Object matching data —
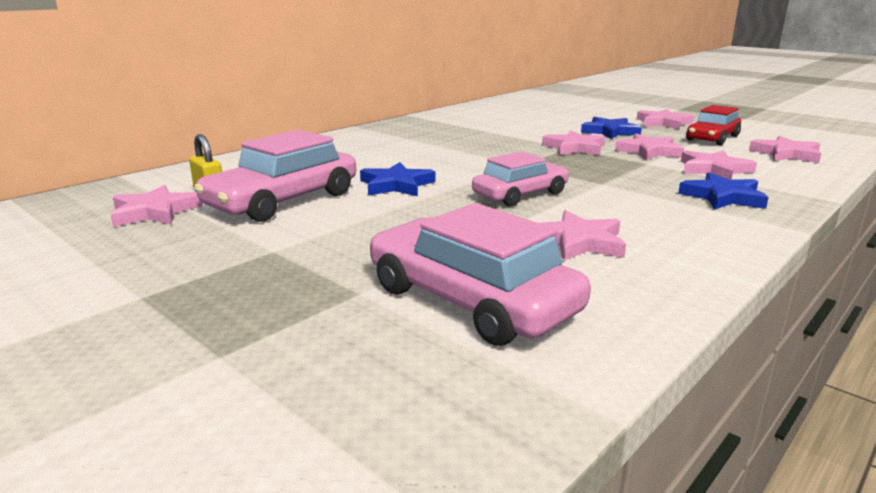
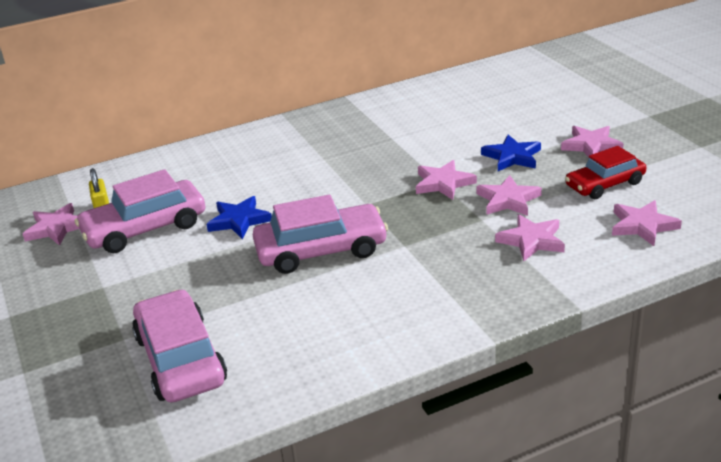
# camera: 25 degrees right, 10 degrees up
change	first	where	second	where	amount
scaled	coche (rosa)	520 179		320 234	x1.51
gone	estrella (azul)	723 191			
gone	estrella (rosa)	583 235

Exercise details — Please copy out each line above exactly as written, but not the pictures.

Solution to this task —
# camera: 25 degrees right, 10 degrees up
change	first	where	second	where	amount
scaled	coche (rosa)	520 179		320 234	x1.51
gone	estrella (azul)	723 191			
gone	estrella (rosa)	583 235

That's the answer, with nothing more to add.